▶ **WHAT TO PRODUCE**
Print, in exact form, the lines below from the one containing "none -> white brick D4:D9 level 1" through the one containing "none -> purple cone G3 level 1", and omit all others.
++++++++++++++++++++
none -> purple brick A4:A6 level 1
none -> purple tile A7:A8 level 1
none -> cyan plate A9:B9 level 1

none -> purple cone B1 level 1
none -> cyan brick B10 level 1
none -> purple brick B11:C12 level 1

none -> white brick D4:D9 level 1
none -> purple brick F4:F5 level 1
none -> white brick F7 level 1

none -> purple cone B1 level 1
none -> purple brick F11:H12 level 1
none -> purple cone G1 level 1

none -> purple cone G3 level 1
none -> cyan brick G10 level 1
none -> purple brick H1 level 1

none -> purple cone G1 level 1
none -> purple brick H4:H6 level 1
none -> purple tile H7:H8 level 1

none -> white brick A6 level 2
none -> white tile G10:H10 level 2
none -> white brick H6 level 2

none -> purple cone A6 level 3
++++++++++++++++++++
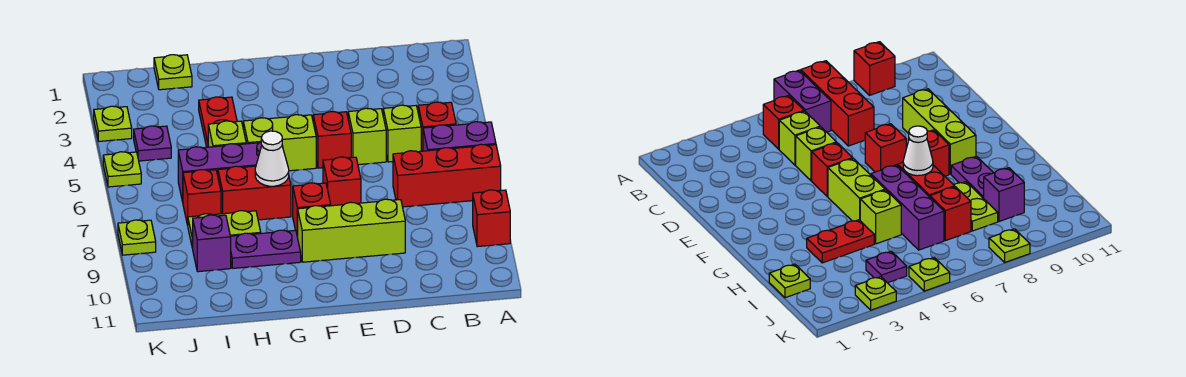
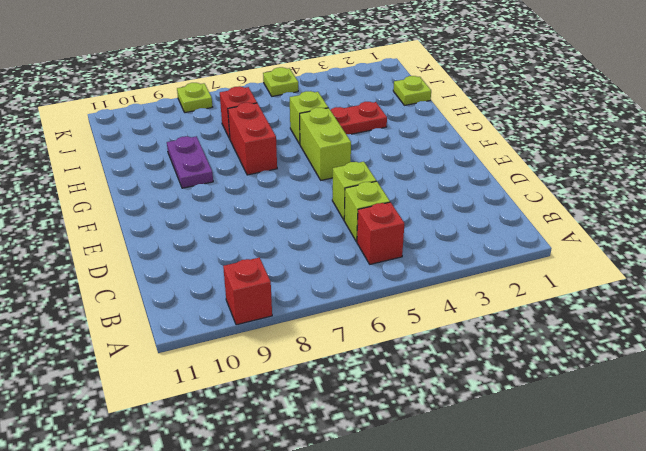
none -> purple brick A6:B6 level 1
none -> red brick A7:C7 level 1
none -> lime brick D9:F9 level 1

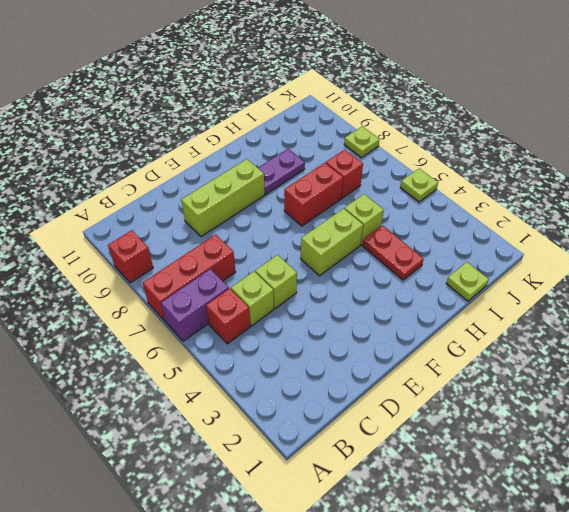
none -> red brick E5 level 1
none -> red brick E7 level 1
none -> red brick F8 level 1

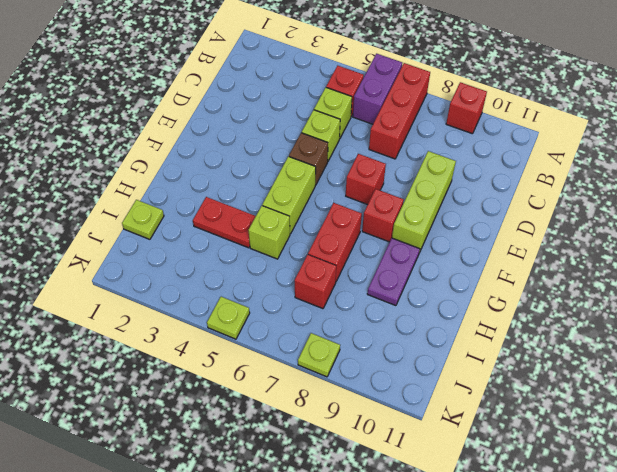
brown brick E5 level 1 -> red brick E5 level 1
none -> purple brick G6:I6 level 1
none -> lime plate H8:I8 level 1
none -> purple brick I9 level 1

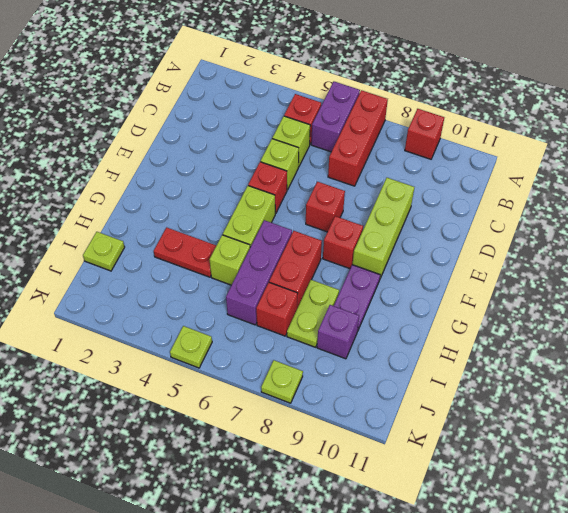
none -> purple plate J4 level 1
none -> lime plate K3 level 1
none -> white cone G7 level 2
++++++++++++++++++++
▶ **WRITTEN REPLY**
none -> white brick D4:D9 level 1
none -> purple brick F4:F5 level 1
none -> white brick F7 level 1

none -> purple cone B1 level 1
none -> purple brick F11:H12 level 1
none -> purple cone G1 level 1

none -> purple cone G3 level 1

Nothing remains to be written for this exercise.